(Exercise aim)
From the listing below, give again exactly the lines from the line with "none -> pink brick G1 level 1" to the line with "pink tile A4:C4", ends included, without any pictures.
■ ■ ■
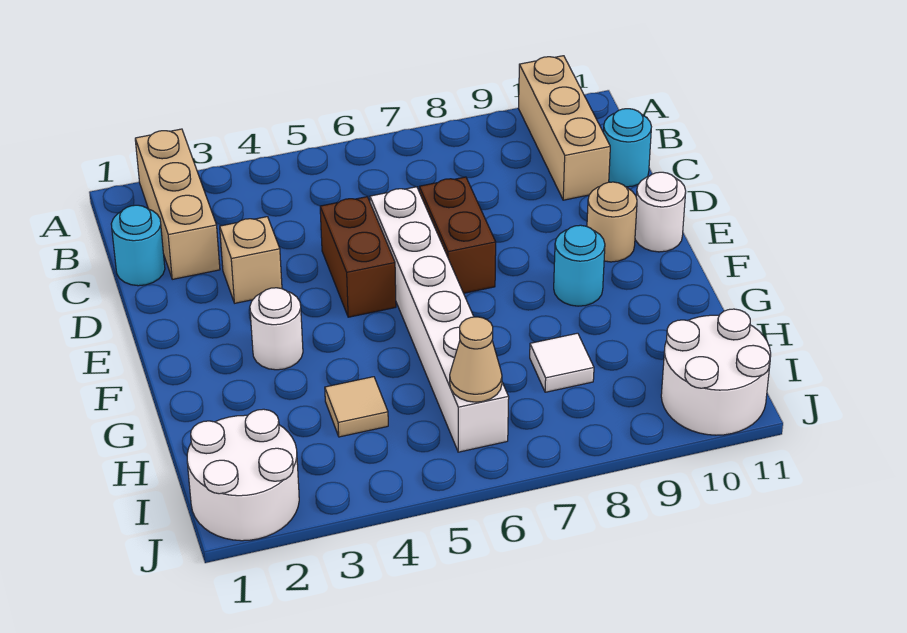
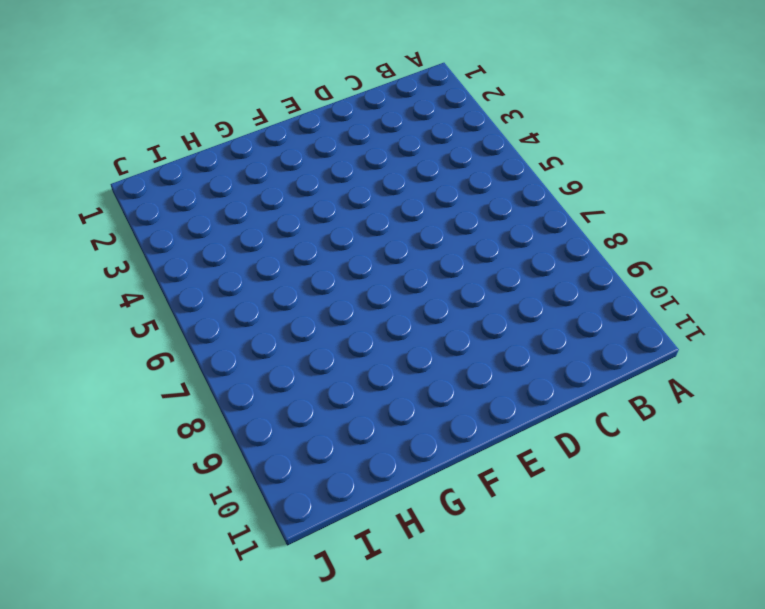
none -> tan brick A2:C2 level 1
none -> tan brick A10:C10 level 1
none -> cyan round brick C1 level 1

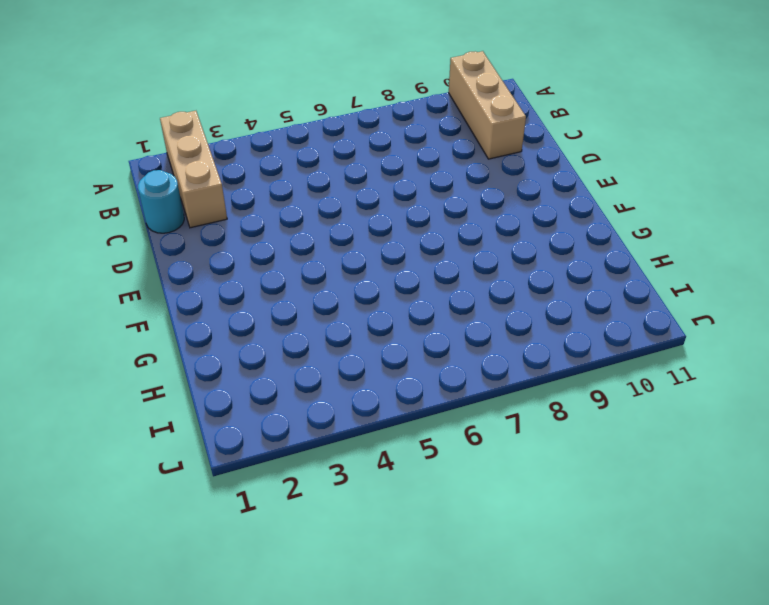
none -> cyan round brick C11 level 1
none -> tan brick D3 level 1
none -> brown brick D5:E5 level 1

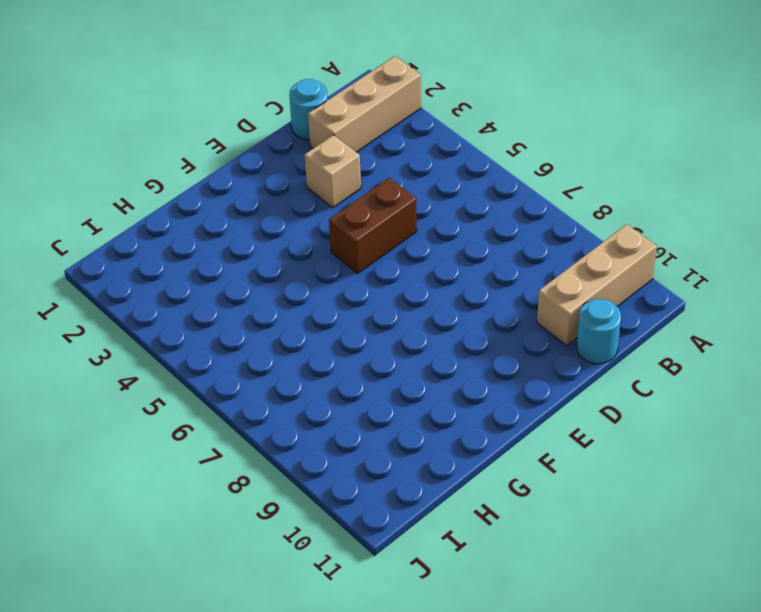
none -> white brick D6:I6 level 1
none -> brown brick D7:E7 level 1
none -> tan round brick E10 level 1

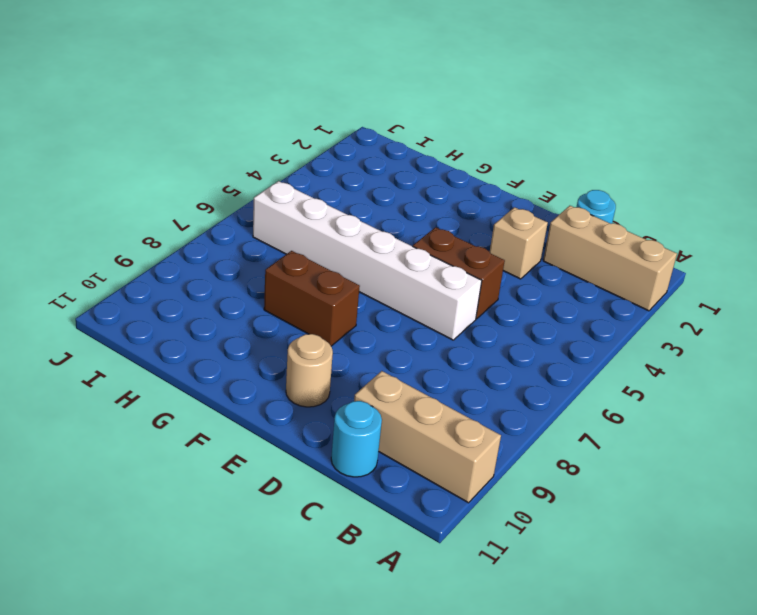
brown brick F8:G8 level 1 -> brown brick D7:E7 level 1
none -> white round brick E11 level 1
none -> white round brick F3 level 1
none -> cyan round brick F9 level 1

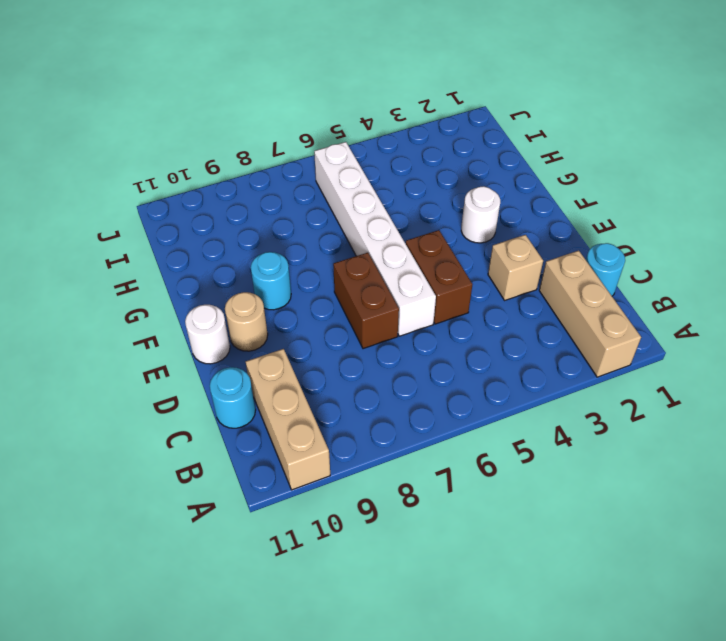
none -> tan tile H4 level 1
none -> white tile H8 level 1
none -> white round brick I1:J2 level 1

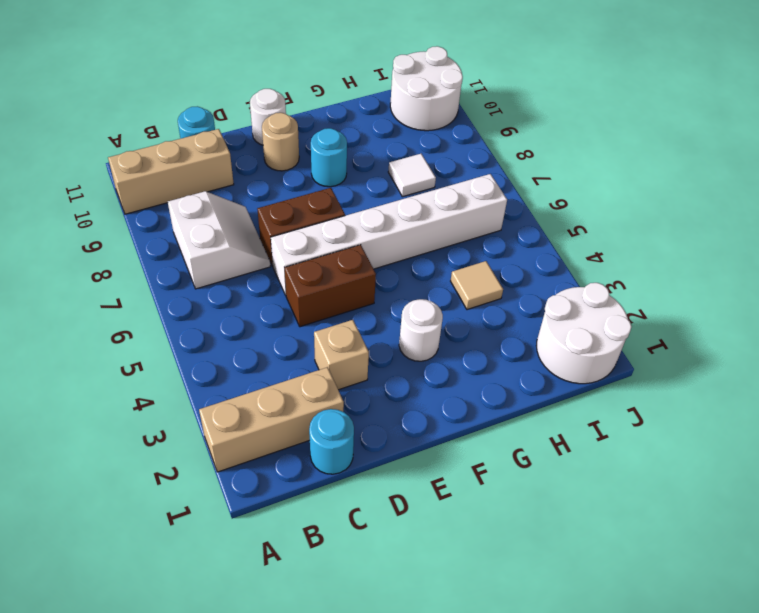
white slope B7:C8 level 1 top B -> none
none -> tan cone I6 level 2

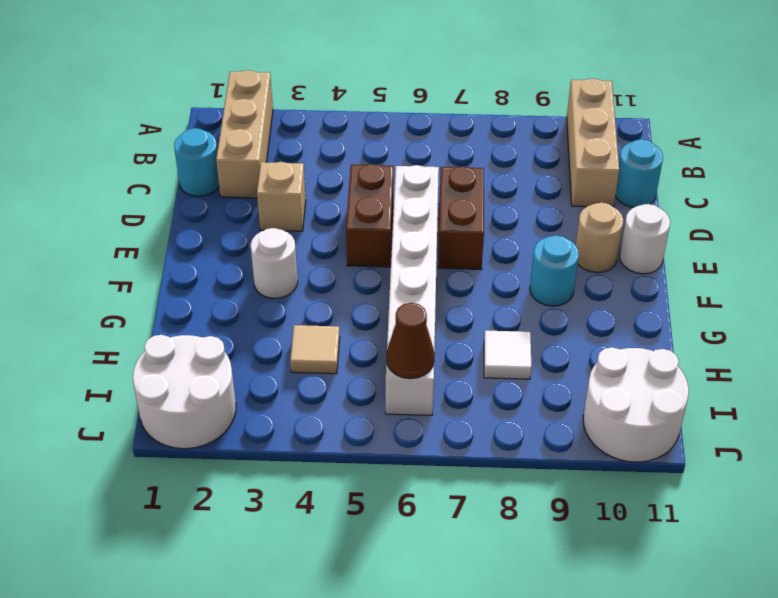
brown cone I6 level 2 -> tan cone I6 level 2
■ ■ ■
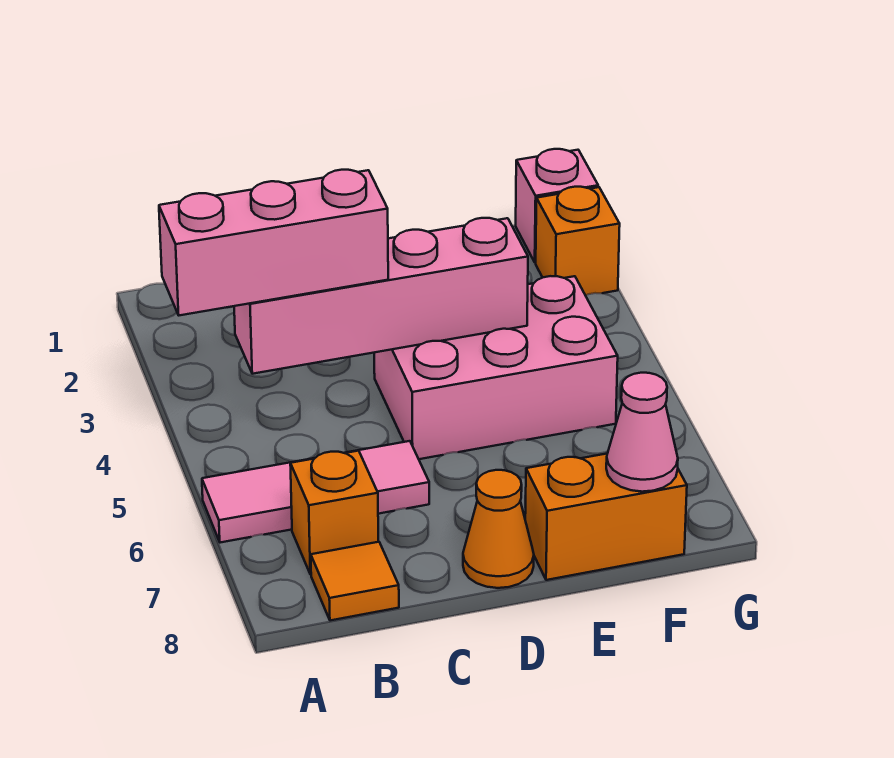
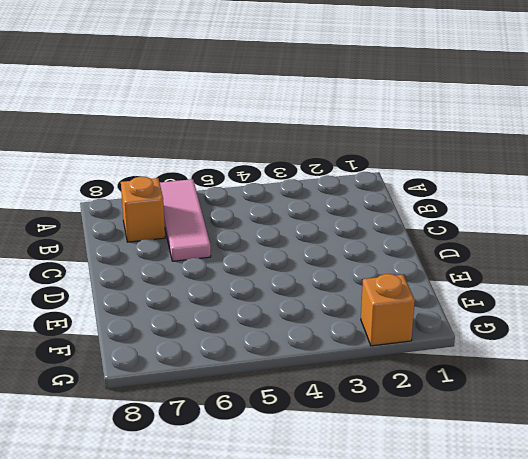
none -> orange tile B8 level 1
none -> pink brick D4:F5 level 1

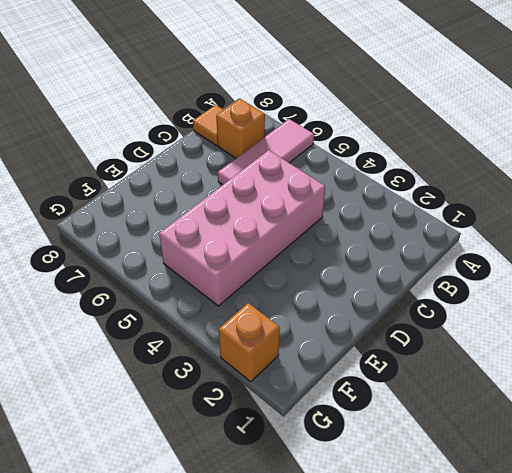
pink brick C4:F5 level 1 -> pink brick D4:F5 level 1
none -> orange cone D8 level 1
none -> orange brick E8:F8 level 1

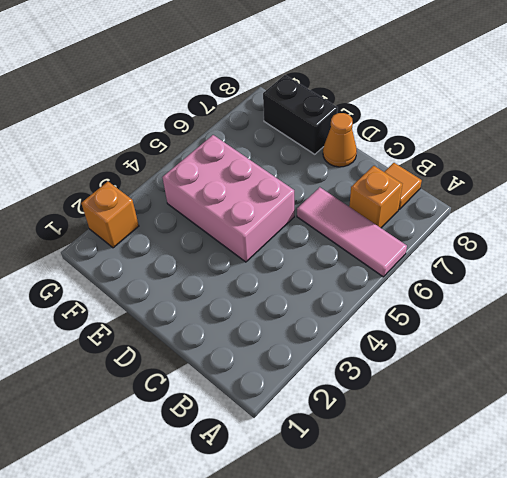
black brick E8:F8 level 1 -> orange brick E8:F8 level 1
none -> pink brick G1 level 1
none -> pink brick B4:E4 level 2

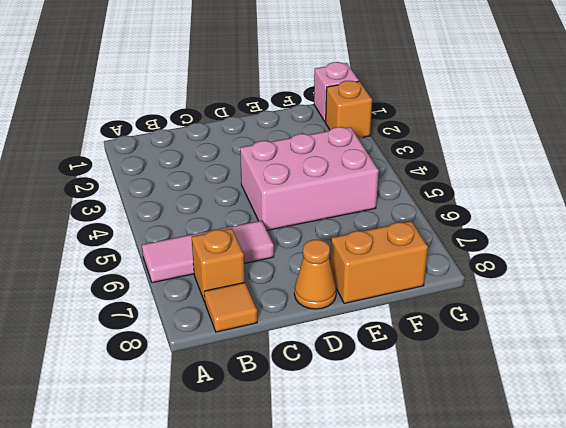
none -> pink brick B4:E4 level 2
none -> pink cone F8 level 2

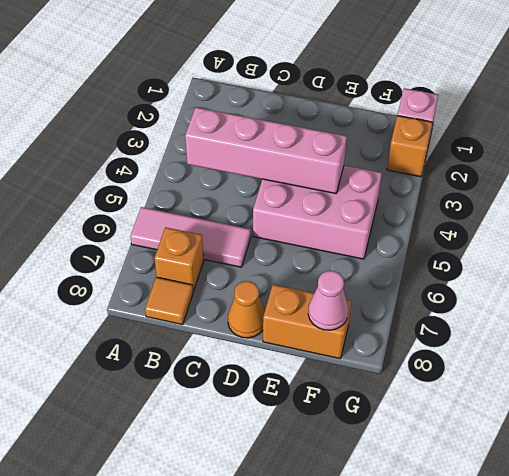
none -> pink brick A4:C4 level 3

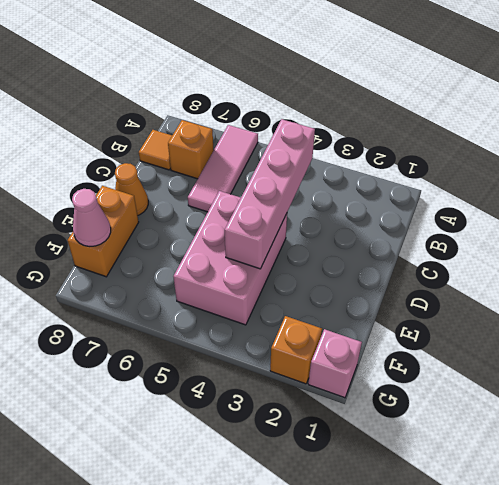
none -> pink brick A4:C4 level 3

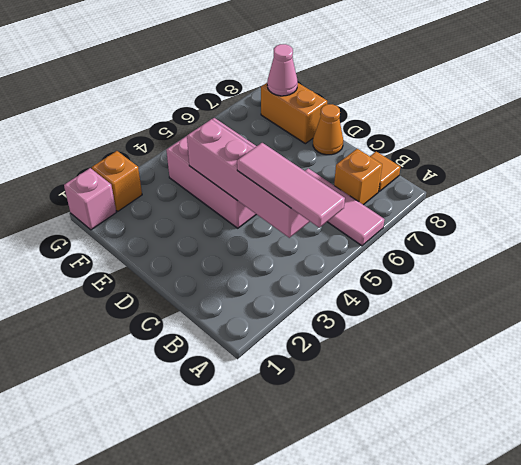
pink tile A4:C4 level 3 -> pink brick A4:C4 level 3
■ ■ ■
(Output below)
none -> pink brick G1 level 1
none -> pink brick B4:E4 level 2

none -> pink brick B4:E4 level 2
none -> pink cone F8 level 2

none -> pink brick A4:C4 level 3

none -> pink brick A4:C4 level 3

pink tile A4:C4 level 3 -> pink brick A4:C4 level 3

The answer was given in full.